**Scene question records:**
#####

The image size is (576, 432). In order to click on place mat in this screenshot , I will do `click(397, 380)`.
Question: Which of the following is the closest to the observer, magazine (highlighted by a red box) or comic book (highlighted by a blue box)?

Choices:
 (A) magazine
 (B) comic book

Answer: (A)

#####

**Exercise task:** Reproduce the records with every "magazine" swapped for "notebook", keeping all other text the same.

**Full output:**
The image size is (576, 432). In order to click on place mat in this screenshot , I will do `click(397, 380)`.
Question: Which of the following is the closest to the observer, notebook (highlighted by a red box) or comic book (highlighted by a blue box)?

Choices:
 (A) notebook
 (B) comic book

Answer: (A)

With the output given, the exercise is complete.